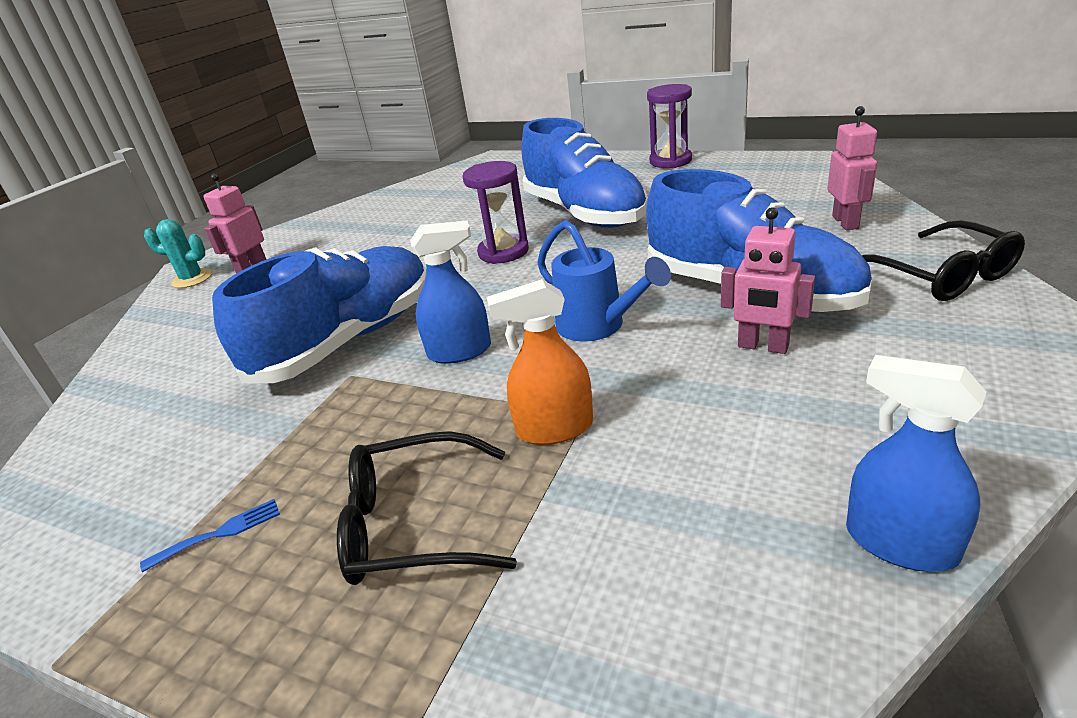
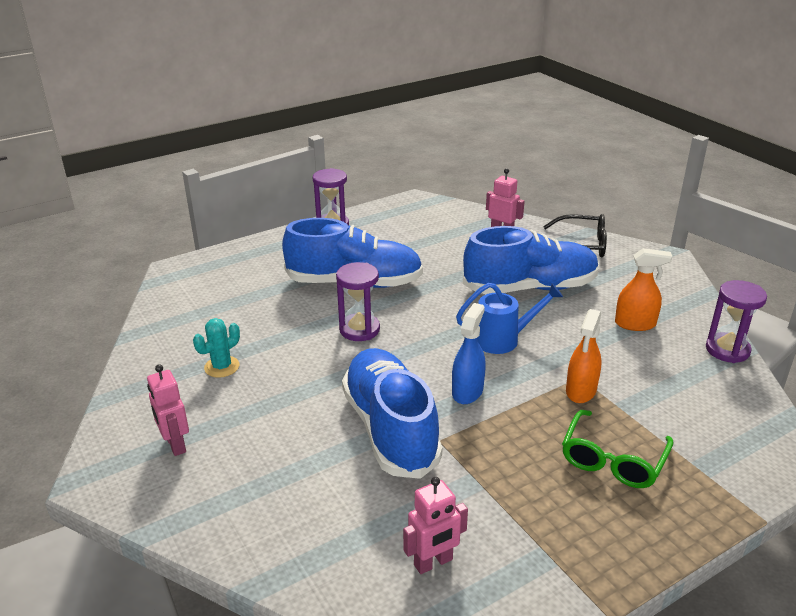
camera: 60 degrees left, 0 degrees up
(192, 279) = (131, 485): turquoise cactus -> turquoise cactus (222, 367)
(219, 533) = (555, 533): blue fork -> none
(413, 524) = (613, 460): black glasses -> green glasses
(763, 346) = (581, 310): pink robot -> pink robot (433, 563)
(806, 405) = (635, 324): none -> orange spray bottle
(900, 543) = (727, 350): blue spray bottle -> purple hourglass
==
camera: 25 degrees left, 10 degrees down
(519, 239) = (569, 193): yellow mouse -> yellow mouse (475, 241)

◆ Task to complete
A single number is the whole answer: please count how many lines of the records above include the string "left".

◆ Final answer
2